[start Stored data]

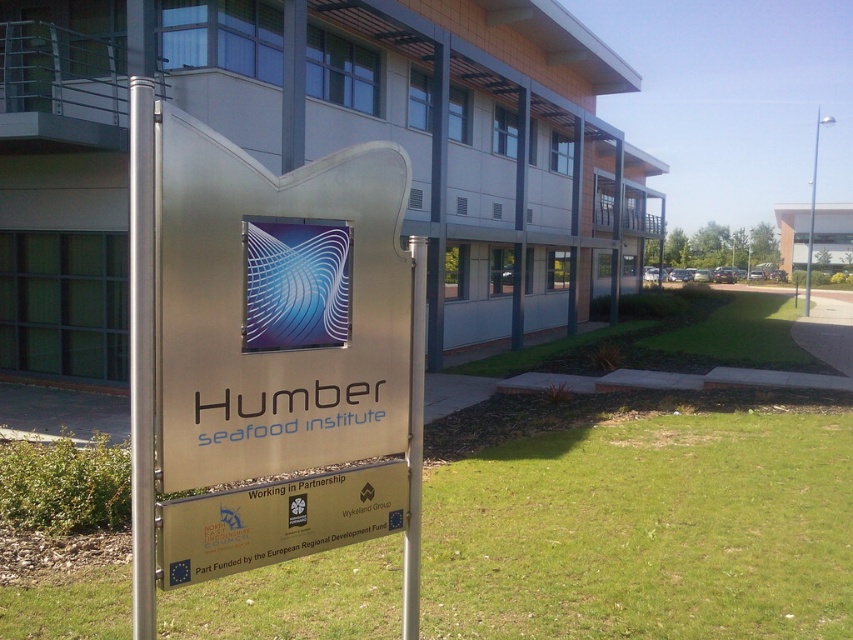
Does gold metallic sign at center have a smaller size compared to silver metallic pole at upper right?

Yes, gold metallic sign at center is smaller than silver metallic pole at upper right.

Is gold metallic sign at center above silver metallic pole at upper right?

Incorrect, gold metallic sign at center is not positioned above silver metallic pole at upper right.

Image resolution: width=853 pixels, height=640 pixels. Describe the element at coordinates (277, 522) in the screenshot. I see `gold metallic sign at center` at that location.

The height and width of the screenshot is (640, 853). Identify the location of gold metallic sign at center. (277, 522).

Is point (263, 173) positioned in front of point (805, 264)?

That is True.

Does brushed metal sign at center have a greater width compared to silver metallic pole at upper right?

No.

Describe the element at coordinates (270, 355) in the screenshot. The width and height of the screenshot is (853, 640). I see `brushed metal sign at center` at that location.

Identify the location of brushed metal sign at center. The height and width of the screenshot is (640, 853). (270, 355).

Is green grass at lower center to the left of silver metallic pole at upper right from the viewer's perspective?

Yes, green grass at lower center is to the left of silver metallic pole at upper right.

Does green grass at lower center come in front of silver metallic pole at upper right?

That is True.

Which is in front, point (479, 570) or point (809, 230)?

Point (479, 570) is in front.

Find the location of a particular element. The image size is (853, 640). green grass at lower center is located at coordinates (646, 531).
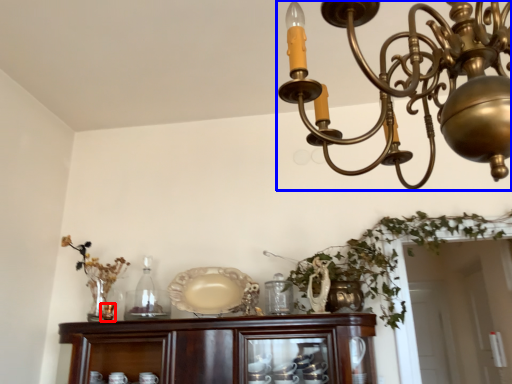
Question: Which point is closer to the camera, candle holder (highlighted by a red box) or lamp (highlighted by a blue box)?

Choices:
 (A) candle holder
 (B) lamp

Answer: (B)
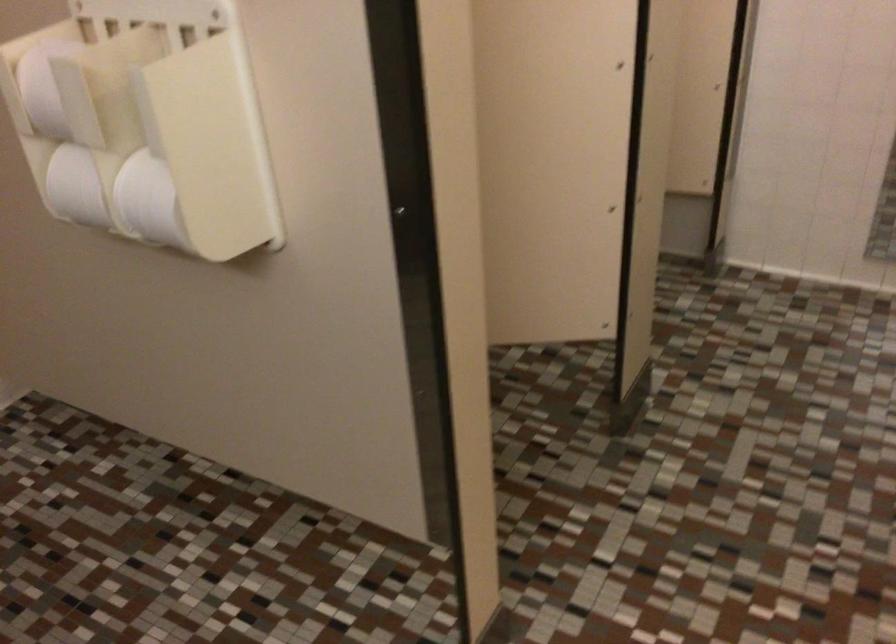
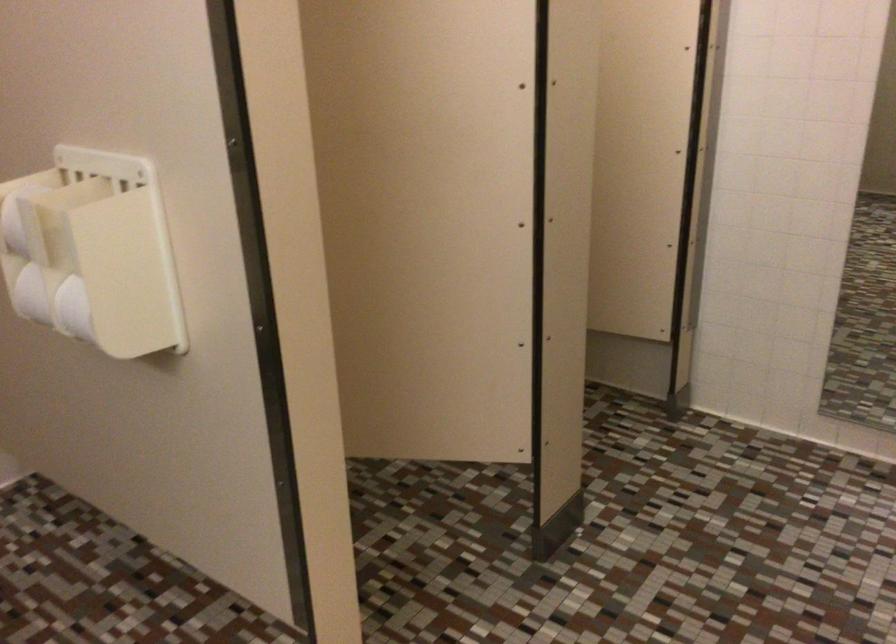
In the second image, find the point that corresponds to point (113, 191) in the first image.

(53, 303)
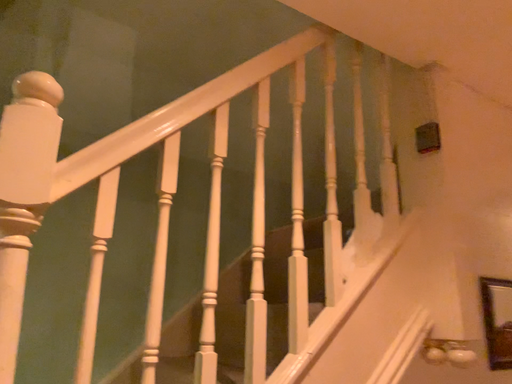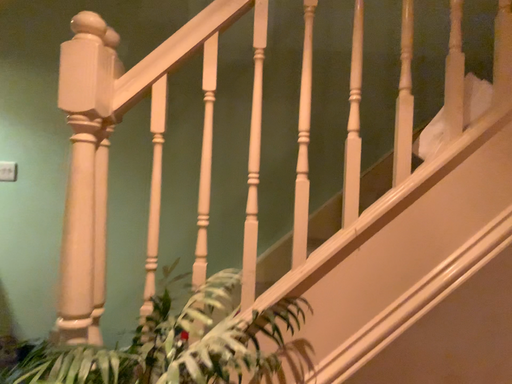
Question: How did the camera likely rotate when shooting the video?

Choices:
 (A) rotated downward
 (B) rotated upward

Answer: (A)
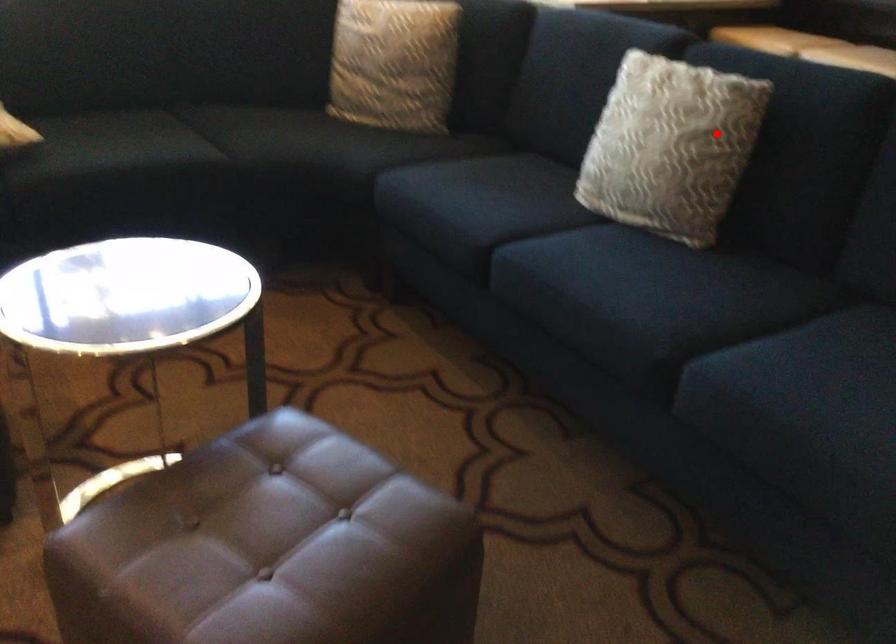
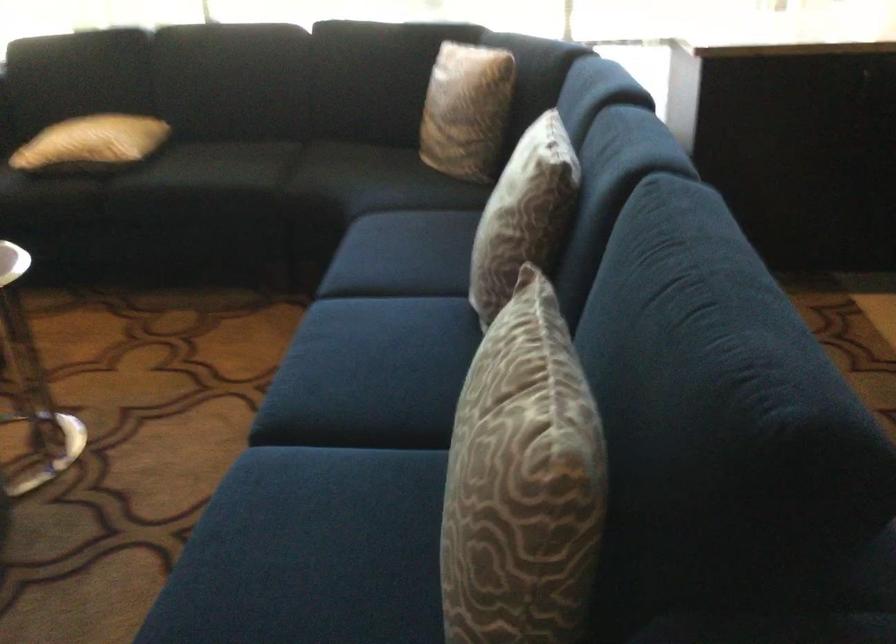
Where in the second image is the point corresponding to the highlighted location from the first image?

(523, 213)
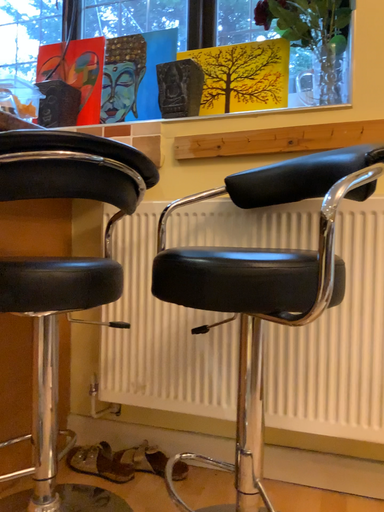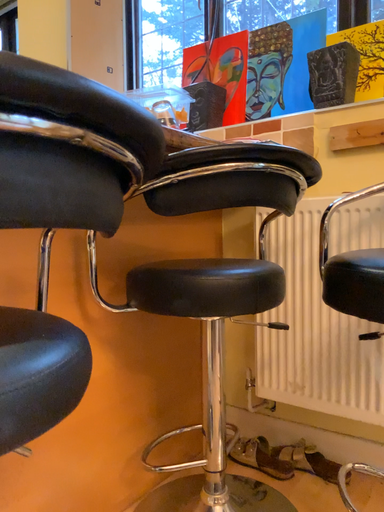
Question: How did the camera likely rotate when shooting the video?

Choices:
 (A) rotated right
 (B) rotated left

Answer: (B)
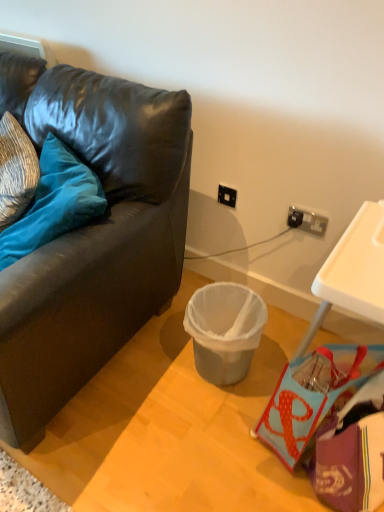
The width and height of the screenshot is (384, 512). Identify the location of blank space to the left of gray plastic trash can at center. (160, 367).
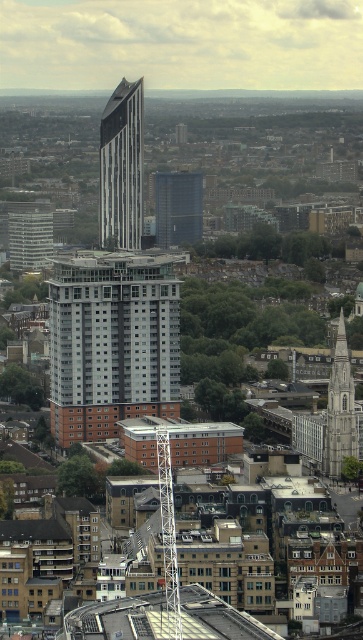
Question: Is dark blue glass building at center smaller than white metal spire at center?

Choices:
 (A) no
 (B) yes

Answer: (B)

Question: Which point appears closest to the camera in this image?

Choices:
 (A) (124, 180)
 (B) (67, 417)
 (C) (174, 580)
 (D) (181, 177)

Answer: (C)

Question: Does white concrete building at center appear on the left side of black glass tower at center?

Choices:
 (A) yes
 (B) no

Answer: (A)

Question: Among these objects, which one is farthest from the camera?

Choices:
 (A) dark blue glass building at center
 (B) stone tower at center
 (C) white concrete building at center
 (D) black glass tower at center

Answer: (A)

Question: Can you confirm if white concrete building at center is bigger than stone tower at center?

Choices:
 (A) no
 (B) yes

Answer: (B)

Question: Among these objects, which one is farthest from the camera?

Choices:
 (A) dark blue glass building at center
 (B) white metal spire at center
 (C) stone tower at center
 (D) black glass tower at center

Answer: (A)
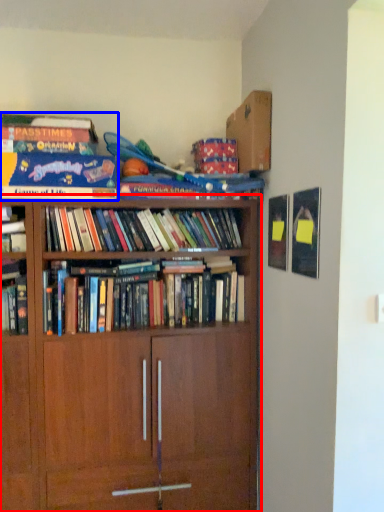
Question: Which object appears closest to the camera in this image, bookcase (highlighted by a red box) or book (highlighted by a blue box)?

Choices:
 (A) bookcase
 (B) book

Answer: (A)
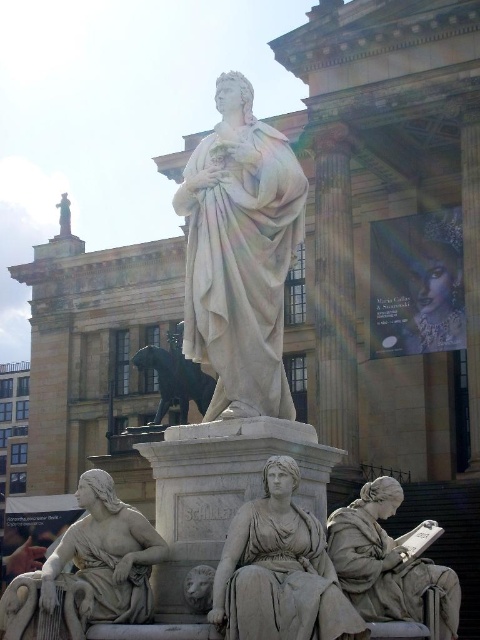
Question: Can you confirm if white marble statue at center is bigger than matte gray statue at lower right?

Choices:
 (A) yes
 (B) no

Answer: (A)

Question: Which is nearer to the matte gray statue at lower right?

Choices:
 (A) matte gray statue at center
 (B) matte white statue at lower left
 (C) matte stone lion at lower center
 (D) white marble statue at center

Answer: (A)

Question: Estimate the real-world distances between objects in this image. Which object is farther from the white marble statue at center?

Choices:
 (A) matte white statue at lower left
 (B) matte gray statue at center
 (C) matte stone lion at lower center
 (D) matte gray statue at lower right

Answer: (A)

Question: Can you confirm if matte gray statue at center is thinner than matte white statue at lower left?

Choices:
 (A) yes
 (B) no

Answer: (B)

Question: Does white marble statue at center appear on the right side of matte gray statue at lower right?

Choices:
 (A) no
 (B) yes

Answer: (A)

Question: Which of these objects is positioned closest to the matte stone lion at lower center?

Choices:
 (A) matte white statue at lower left
 (B) matte gray statue at lower right

Answer: (A)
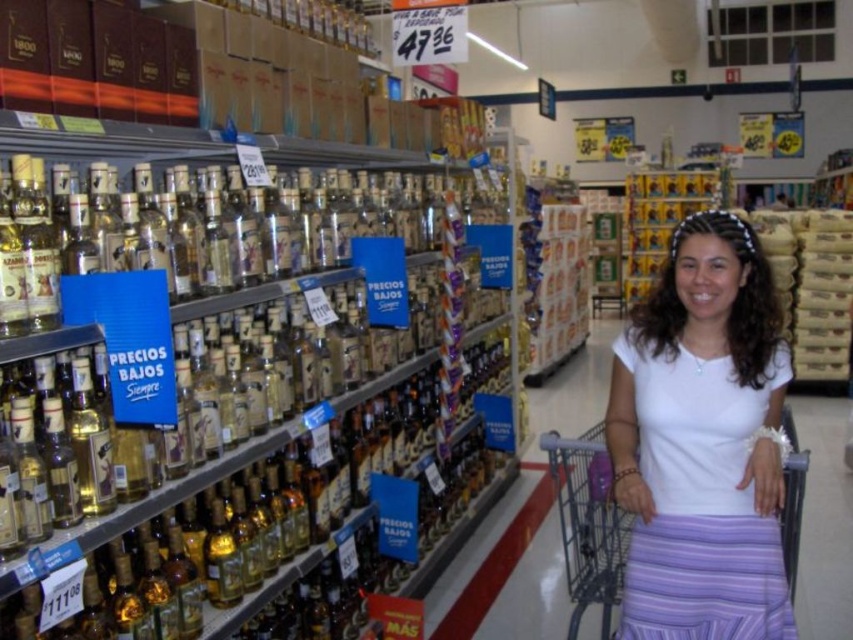
The width and height of the screenshot is (853, 640). Describe the element at coordinates (701, 442) in the screenshot. I see `white matte shirt at center` at that location.

Is white matte shirt at center above metallic gray shopping cart at lower right?

Correct, white matte shirt at center is located above metallic gray shopping cart at lower right.

This screenshot has height=640, width=853. I want to click on white matte shirt at center, so click(x=701, y=442).

Where is `white matte shirt at center`? This screenshot has width=853, height=640. white matte shirt at center is located at coordinates (701, 442).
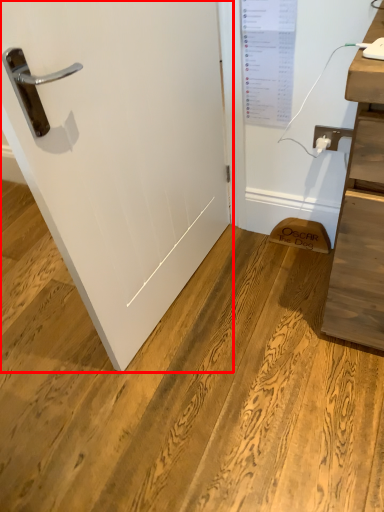
Question: From the image's perspective, considering the relative positions of door (annotated by the red box) and electric outlet in the image provided, where is door (annotated by the red box) located with respect to the staircase?

Choices:
 (A) above
 (B) below

Answer: (B)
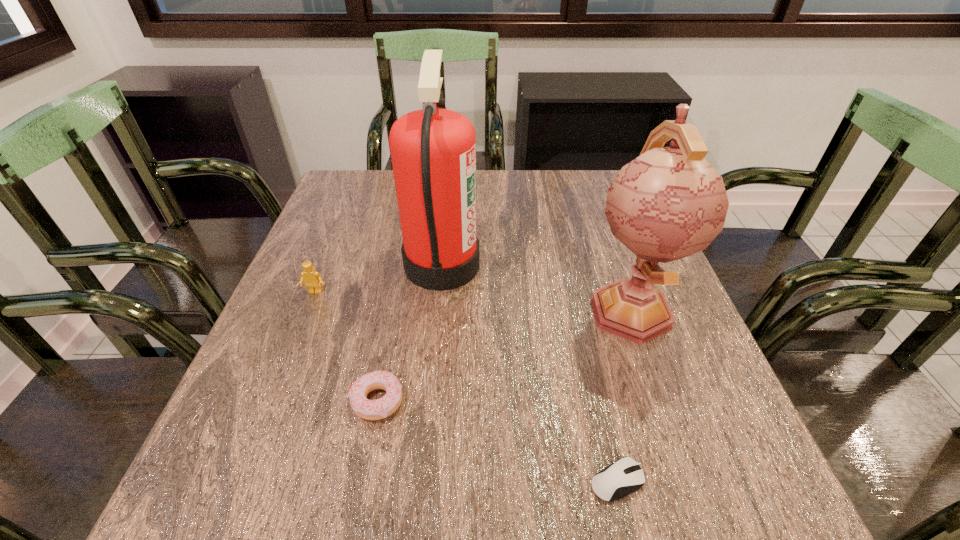
Where is `vacant region located 0.100m on the face of the leftmost object`? The image size is (960, 540). vacant region located 0.100m on the face of the leftmost object is located at coordinates (300, 332).

Where is `free space located on the back of the fourth farthest object`? The width and height of the screenshot is (960, 540). free space located on the back of the fourth farthest object is located at coordinates (402, 276).

Locate an element on the screen. free space located 0.070m on the left of the nearest object is located at coordinates (543, 481).

You are a GUI agent. You are given a task and a screenshot of the screen. Output one action in this format:
    pyautogui.click(x=<x>, y=<y>)
    Task: Click on the object at the near edge
    The height and width of the screenshot is (540, 960).
    Given the screenshot: What is the action you would take?
    pyautogui.click(x=625, y=476)

At what (x,y) coordinates should I click in order to perform the action: click on object that is positioned at the left edge. Please return your answer as a coordinate pair (x, y). This screenshot has width=960, height=540. Looking at the image, I should click on (313, 281).

Where is `object that is at the right edge`? The width and height of the screenshot is (960, 540). object that is at the right edge is located at coordinates (668, 203).

In the image, there is a desktop. Identify the location of vacant space at the near edge. (378, 502).

Find the location of a particular element. vacant region at the left edge of the desktop is located at coordinates 311,240.

The image size is (960, 540). I want to click on free location at the right edge, so click(613, 249).

Locate an element on the screen. This screenshot has width=960, height=540. free point at the far left corner is located at coordinates (391, 176).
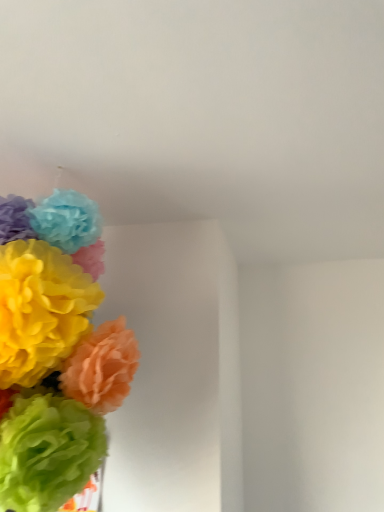
Measure the distance between point (39, 256) and camera.

Point (39, 256) and camera are 34.37 inches apart.

Describe the element at coordinates (55, 351) in the screenshot. I see `matte paper flower at left` at that location.

In order to click on matte paper flower at left in this screenshot , I will do `click(55, 351)`.

You are a GUI agent. You are given a task and a screenshot of the screen. Output one action in this format:
    pyautogui.click(x=<x>, y=<y>)
    Task: Click on the matte paper flower at left
    Image resolution: width=384 pixels, height=512 pixels.
    Given the screenshot: What is the action you would take?
    pyautogui.click(x=55, y=351)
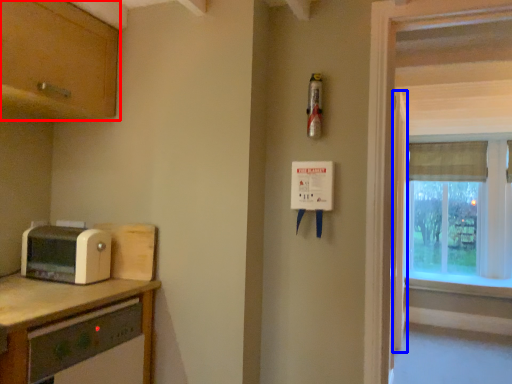
Question: Which of the following is the closest to the observer, cabinetry (highlighted by a red box) or screen door (highlighted by a blue box)?

Choices:
 (A) cabinetry
 (B) screen door

Answer: (A)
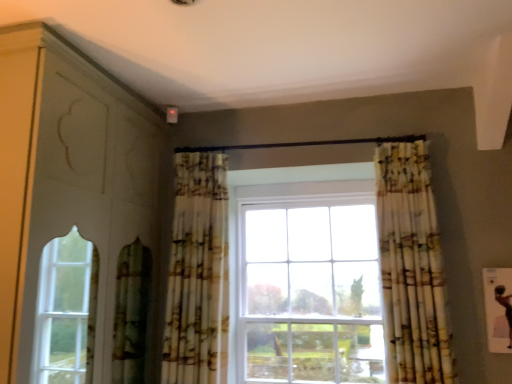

[end Stored data]

◆ Required task ◆
From the start of the records through the line that contains "Find the location of a particular element. The", recast each line as a string in a JSON list, leaving out blank lines and the pictures.

◆ Answer to the exercise ◆
[
  "Does gold metallic sign at center have a smaller size compared to silver metallic pole at upper right?",
  "Yes, gold metallic sign at center is smaller than silver metallic pole at upper right.",
  "Is gold metallic sign at center above silver metallic pole at upper right?",
  "Incorrect, gold metallic sign at center is not positioned above silver metallic pole at upper right.",
  "Image resolution: width=853 pixels, height=640 pixels. Describe the element at coordinates (277, 522) in the screenshot. I see `gold metallic sign at center` at that location.",
  "The height and width of the screenshot is (640, 853). Identify the location of gold metallic sign at center. (277, 522).",
  "Is point (263, 173) positioned in front of point (805, 264)?",
  "That is True.",
  "Does brushed metal sign at center have a greater width compared to silver metallic pole at upper right?",
  "No.",
  "Describe the element at coordinates (270, 355) in the screenshot. The width and height of the screenshot is (853, 640). I see `brushed metal sign at center` at that location.",
  "Identify the location of brushed metal sign at center. The height and width of the screenshot is (640, 853). (270, 355).",
  "Is green grass at lower center to the left of silver metallic pole at upper right from the viewer's perspective?",
  "Yes, green grass at lower center is to the left of silver metallic pole at upper right.",
  "Does green grass at lower center come in front of silver metallic pole at upper right?",
  "That is True.",
  "Which is in front, point (479, 570) or point (809, 230)?",
  "Point (479, 570) is in front.",
  "Find the location of a particular element. The image size is (853, 640). green grass at lower center is located at coordinates (646, 531)."
]